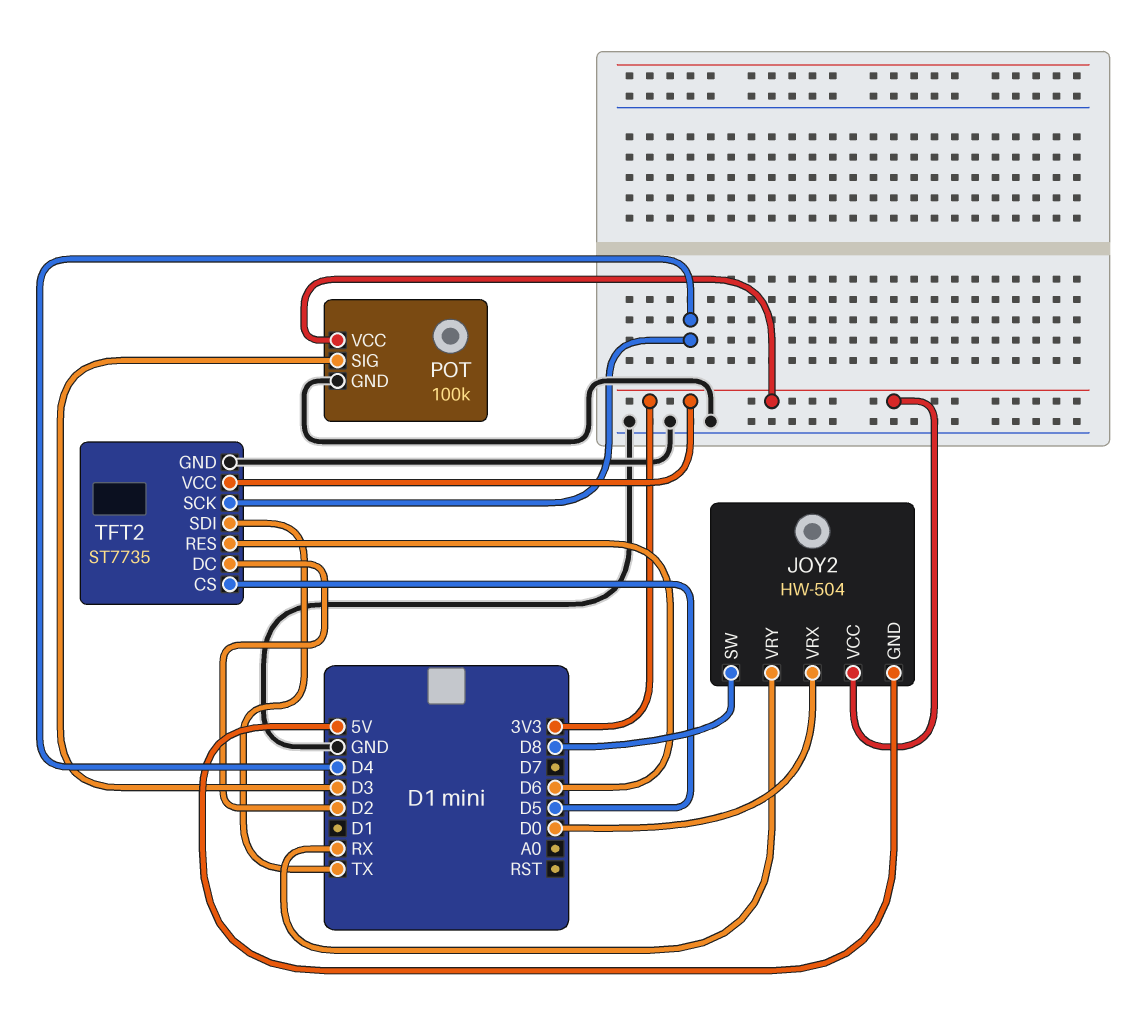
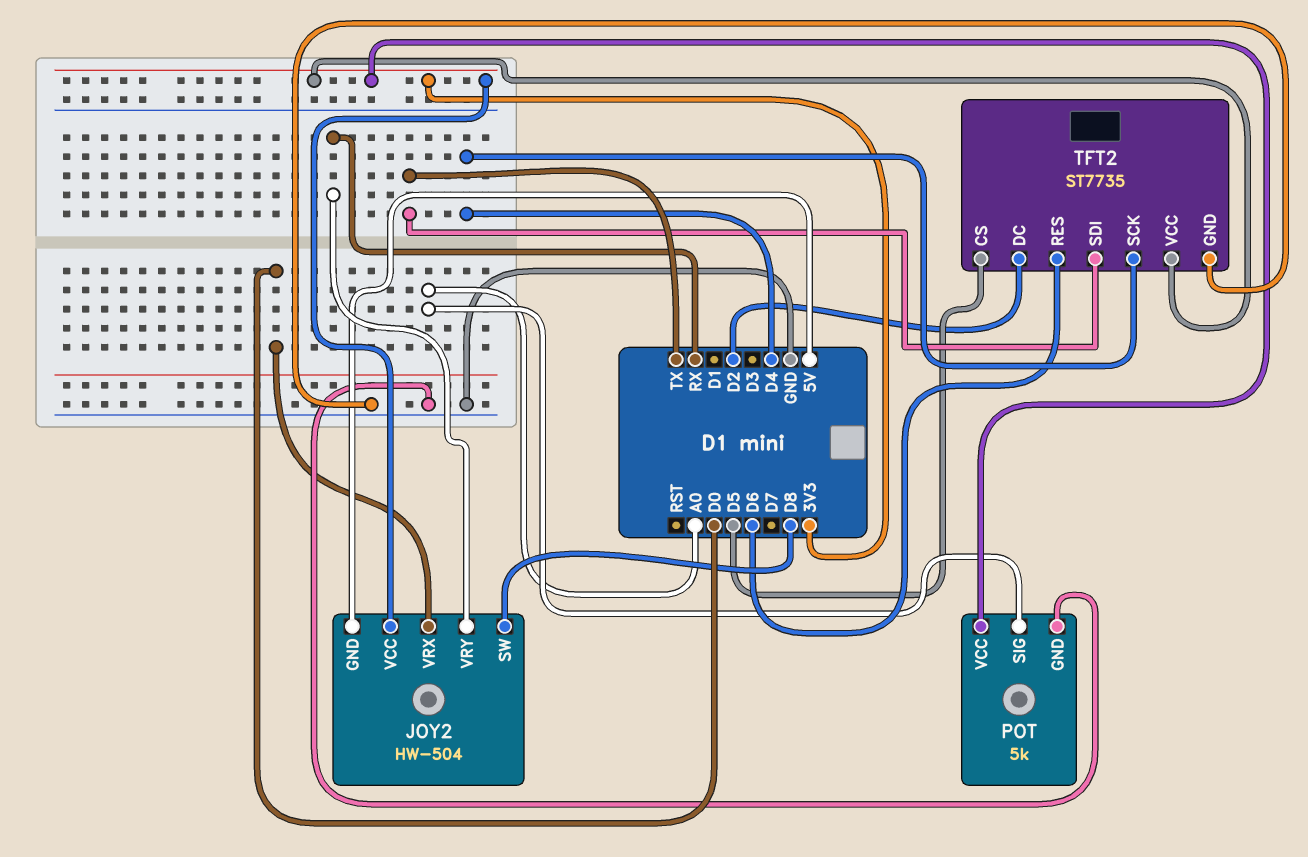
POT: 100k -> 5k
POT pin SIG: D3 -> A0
==
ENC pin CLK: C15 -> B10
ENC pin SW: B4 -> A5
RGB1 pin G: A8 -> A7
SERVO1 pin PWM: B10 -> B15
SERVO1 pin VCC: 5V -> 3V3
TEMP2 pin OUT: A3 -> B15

What the exercise asks »
Reproduce exactly the lines of the records above from the one with "ENC pin CLK: C15 -> B10" to the one with "TEMP2 pin OUT: A3 -> B15", both included, and leave out everything else.

Reply to the task »
ENC pin CLK: C15 -> B10
ENC pin SW: B4 -> A5
RGB1 pin G: A8 -> A7
SERVO1 pin PWM: B10 -> B15
SERVO1 pin VCC: 5V -> 3V3
TEMP2 pin OUT: A3 -> B15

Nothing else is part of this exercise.